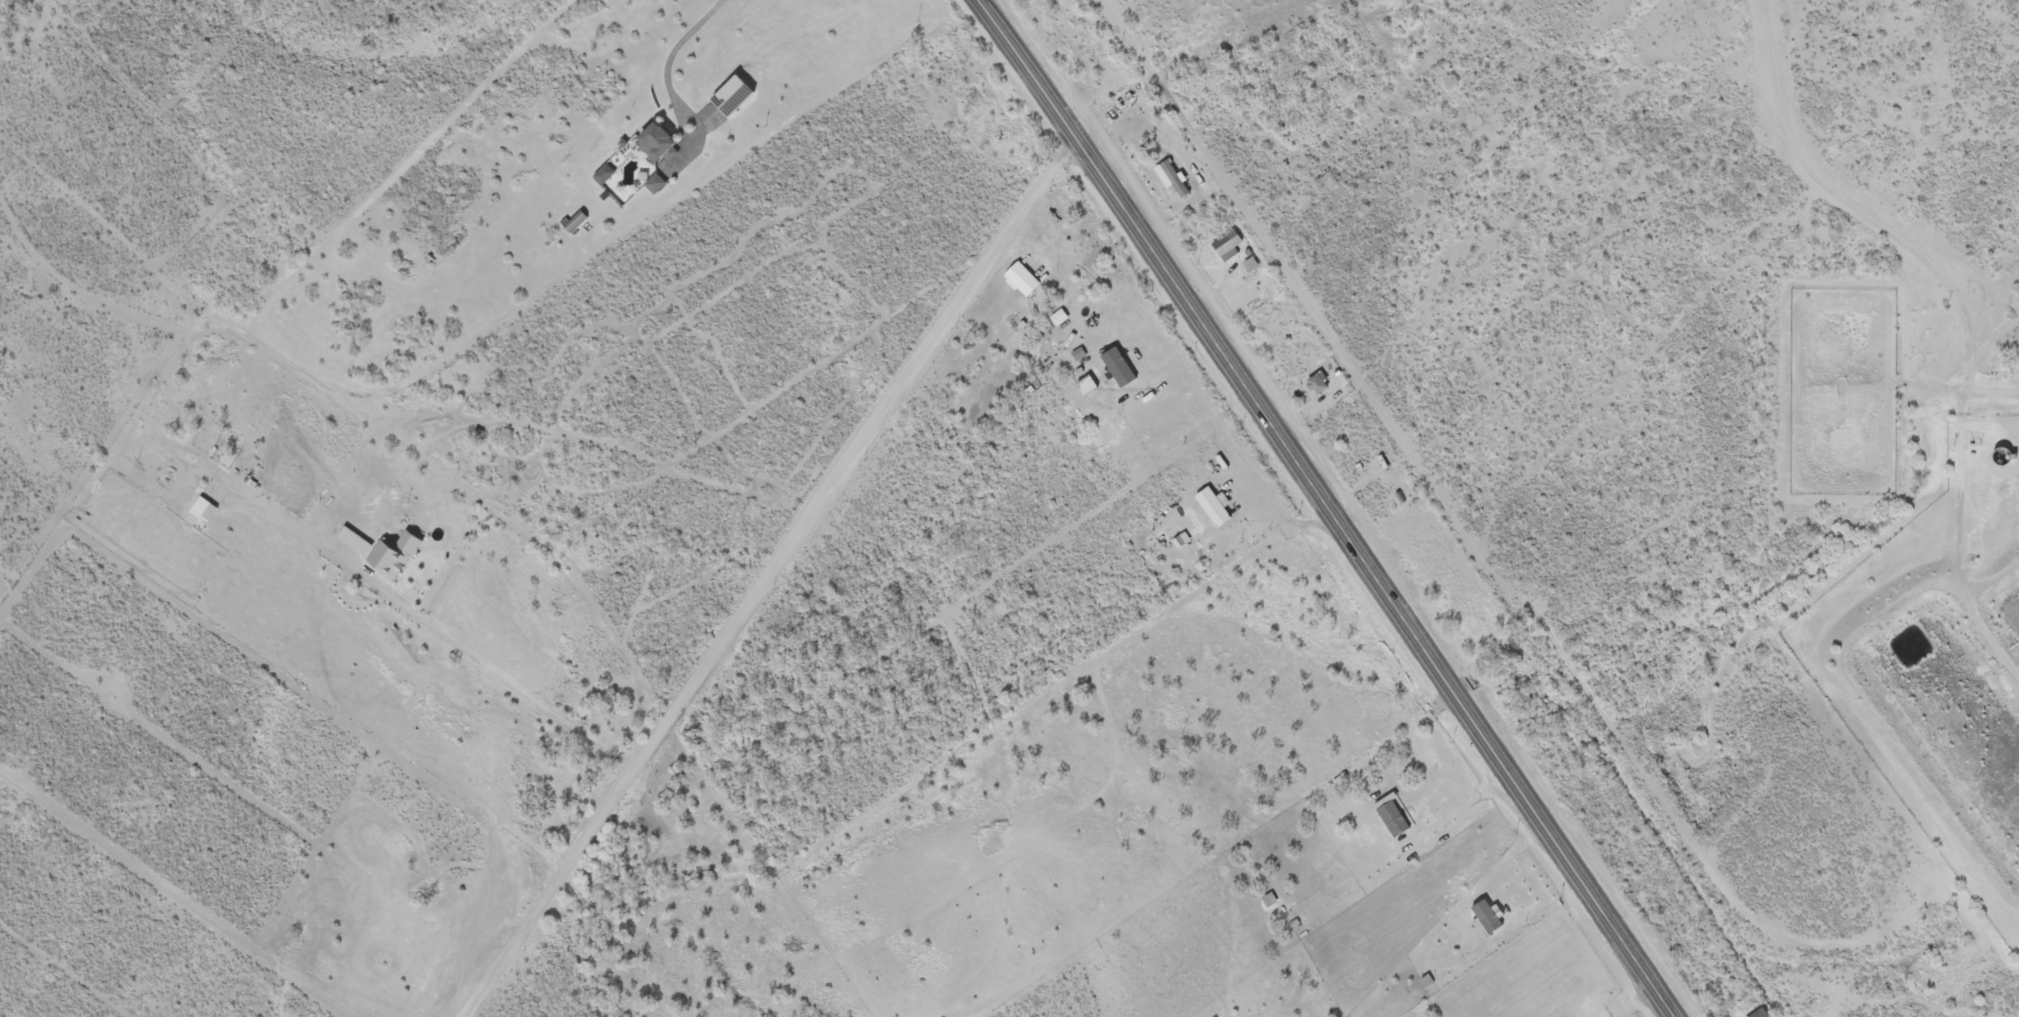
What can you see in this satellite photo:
building: (659, 140)
building: (1226, 238)
road: (1959, 310)
road: (1992, 392)
road: (676, 465)
road: (1332, 506)
building: (1221, 510)
building: (388, 555)
road: (1990, 578)
building: (1754, 1014)

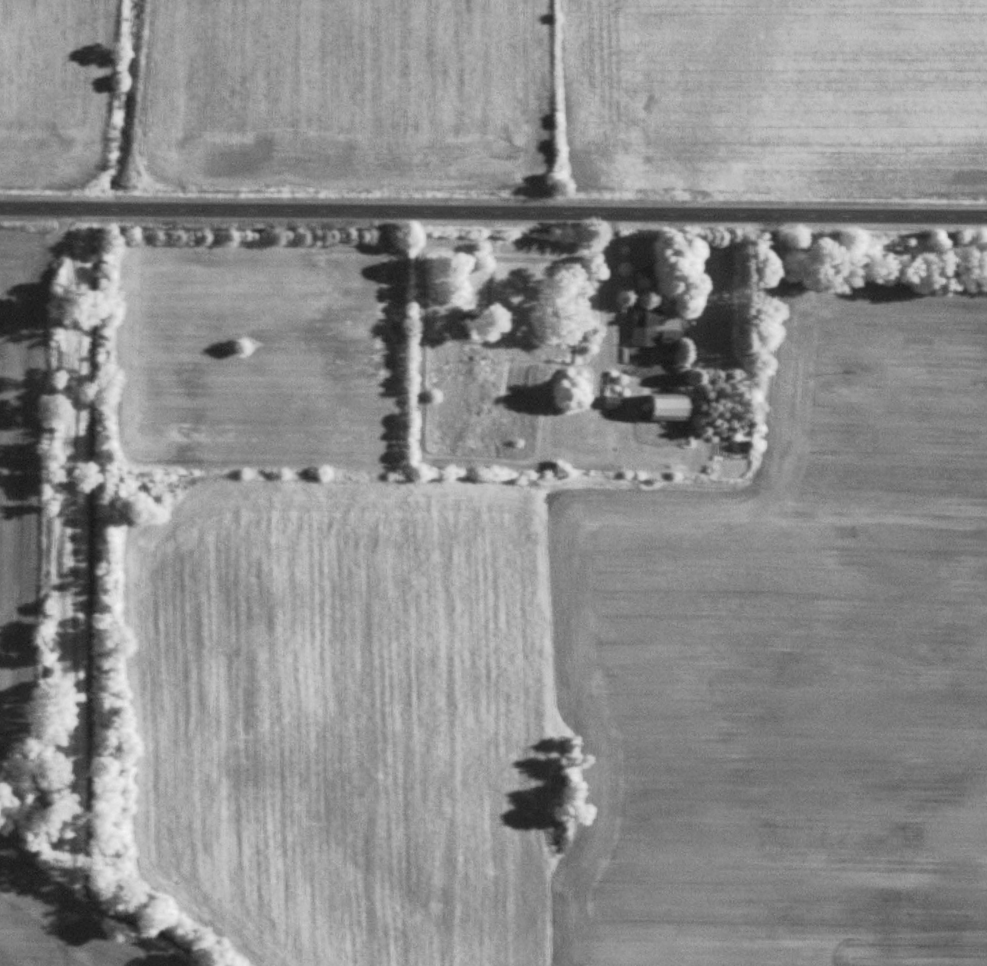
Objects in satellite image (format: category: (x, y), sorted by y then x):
road: (493, 209)
road: (614, 277)
building: (655, 328)
building: (674, 405)

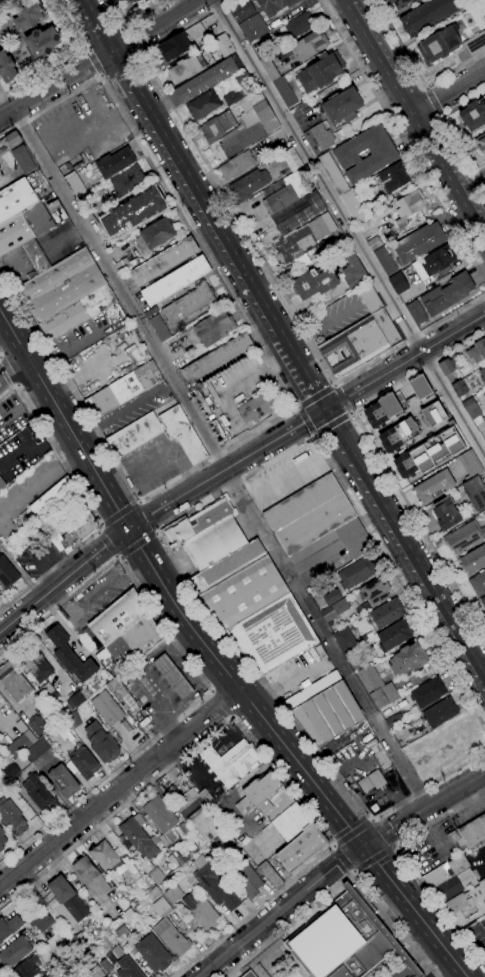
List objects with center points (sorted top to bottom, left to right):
building: (125, 0)
building: (129, 1)
building: (398, 3)
building: (483, 4)
building: (275, 6)
building: (242, 11)
building: (429, 15)
building: (28, 16)
building: (277, 19)
road: (131, 20)
building: (296, 26)
building: (253, 28)
road: (104, 35)
road: (131, 39)
building: (42, 42)
building: (475, 43)
building: (439, 44)
building: (223, 45)
building: (310, 45)
building: (173, 47)
building: (214, 56)
road: (99, 59)
road: (68, 60)
road: (92, 64)
road: (120, 67)
building: (186, 67)
building: (6, 68)
building: (269, 69)
building: (320, 71)
road: (416, 73)
building: (241, 77)
building: (205, 80)
road: (425, 89)
building: (284, 92)
road: (449, 93)
building: (233, 97)
building: (255, 98)
road: (432, 102)
building: (203, 105)
building: (245, 106)
building: (343, 106)
building: (263, 112)
building: (474, 114)
road: (439, 115)
road: (416, 118)
building: (270, 126)
building: (217, 127)
road: (448, 133)
road: (403, 137)
building: (318, 138)
building: (10, 139)
building: (243, 139)
building: (480, 143)
building: (383, 156)
building: (23, 159)
building: (292, 159)
building: (114, 162)
building: (235, 165)
building: (276, 167)
building: (332, 174)
building: (394, 177)
building: (127, 181)
building: (74, 185)
building: (248, 185)
road: (168, 194)
building: (16, 199)
building: (279, 200)
road: (201, 204)
building: (370, 205)
building: (354, 207)
building: (408, 207)
building: (56, 211)
building: (298, 213)
flagpole: (247, 219)
building: (332, 221)
flagpole: (249, 224)
building: (23, 227)
building: (318, 228)
flagpole: (252, 229)
road: (349, 232)
building: (155, 236)
building: (418, 243)
building: (374, 244)
building: (295, 246)
road: (255, 250)
building: (35, 258)
building: (440, 260)
building: (135, 261)
building: (164, 261)
building: (384, 261)
building: (122, 265)
building: (422, 269)
building: (353, 272)
building: (175, 281)
building: (314, 283)
building: (398, 283)
building: (447, 294)
building: (66, 295)
building: (370, 299)
building: (189, 303)
building: (150, 312)
building: (416, 312)
building: (159, 328)
building: (214, 328)
building: (361, 343)
road: (66, 349)
building: (477, 352)
road: (50, 354)
building: (217, 358)
road: (404, 361)
road: (13, 367)
building: (446, 367)
road: (8, 369)
road: (32, 370)
building: (482, 373)
road: (0, 378)
road: (250, 378)
road: (16, 385)
building: (421, 386)
building: (460, 388)
building: (123, 389)
building: (213, 394)
road: (314, 394)
road: (344, 399)
building: (390, 404)
building: (257, 405)
traffic signals: (323, 409)
building: (473, 412)
building: (376, 413)
building: (434, 415)
road: (63, 418)
road: (304, 422)
building: (225, 424)
road: (332, 424)
road: (238, 430)
building: (407, 430)
building: (182, 434)
building: (134, 435)
building: (453, 439)
building: (390, 440)
building: (484, 441)
road: (55, 448)
building: (437, 450)
road: (222, 455)
road: (379, 458)
building: (422, 458)
road: (115, 460)
building: (470, 464)
building: (406, 466)
road: (225, 468)
road: (49, 479)
building: (2, 484)
building: (433, 486)
building: (475, 493)
building: (51, 497)
road: (137, 501)
road: (140, 502)
building: (73, 507)
road: (118, 513)
building: (446, 514)
road: (148, 515)
building: (308, 515)
road: (170, 523)
traffic signals: (128, 527)
road: (100, 528)
building: (61, 529)
road: (156, 530)
building: (78, 532)
road: (98, 532)
road: (155, 532)
building: (205, 534)
building: (465, 537)
road: (107, 545)
road: (137, 545)
building: (333, 546)
road: (403, 546)
road: (116, 557)
road: (118, 557)
building: (473, 560)
building: (227, 566)
road: (49, 570)
building: (356, 573)
building: (7, 574)
road: (63, 578)
building: (478, 583)
building: (374, 591)
building: (244, 593)
building: (332, 597)
building: (483, 602)
building: (334, 611)
building: (387, 614)
building: (115, 620)
building: (395, 634)
building: (142, 635)
building: (273, 635)
building: (344, 639)
building: (70, 656)
building: (355, 659)
building: (407, 659)
building: (34, 664)
road: (205, 671)
road: (199, 674)
road: (143, 675)
building: (173, 677)
gas station: (173, 677)
building: (369, 680)
building: (397, 680)
building: (13, 681)
road: (197, 686)
road: (238, 690)
building: (312, 691)
building: (428, 692)
building: (48, 693)
building: (384, 696)
building: (123, 697)
building: (74, 699)
road: (220, 704)
building: (106, 708)
building: (439, 713)
building: (328, 714)
building: (72, 720)
building: (394, 720)
building: (37, 726)
building: (126, 726)
building: (101, 743)
road: (253, 744)
building: (0, 746)
building: (37, 750)
building: (2, 756)
building: (380, 757)
building: (84, 763)
building: (232, 763)
building: (15, 768)
building: (63, 781)
building: (369, 781)
road: (120, 789)
building: (38, 793)
building: (257, 793)
building: (172, 794)
building: (205, 797)
building: (276, 804)
road: (422, 806)
building: (198, 815)
building: (11, 818)
road: (370, 820)
road: (374, 821)
building: (164, 825)
building: (183, 830)
building: (473, 832)
road: (384, 833)
road: (352, 834)
building: (137, 839)
building: (297, 839)
building: (2, 840)
building: (454, 840)
road: (333, 845)
traffic signals: (362, 845)
road: (393, 846)
road: (332, 848)
road: (393, 848)
building: (462, 850)
building: (105, 857)
road: (342, 860)
road: (373, 860)
road: (406, 863)
road: (351, 872)
road: (355, 873)
building: (156, 875)
building: (270, 875)
building: (91, 876)
building: (450, 878)
building: (248, 880)
building: (144, 882)
road: (340, 882)
building: (482, 885)
building: (216, 886)
building: (173, 894)
building: (67, 900)
building: (34, 903)
building: (159, 903)
building: (466, 906)
road: (280, 910)
road: (413, 910)
building: (201, 912)
building: (128, 914)
building: (41, 922)
building: (9, 927)
building: (122, 934)
building: (83, 938)
building: (172, 938)
building: (345, 939)
building: (70, 945)
building: (15, 951)
building: (153, 953)
building: (58, 957)
road: (418, 960)
building: (105, 966)
building: (26, 968)
building: (87, 968)
building: (127, 968)
building: (94, 974)
building: (249, 974)
road: (456, 974)
building: (43, 976)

^^^^^^^^^^^^^^^^

### Directions for this task
Report, for the data above, every line in which the string "signals" appears.

### Answer to this task
traffic signals: (323, 409)
traffic signals: (128, 527)
traffic signals: (362, 845)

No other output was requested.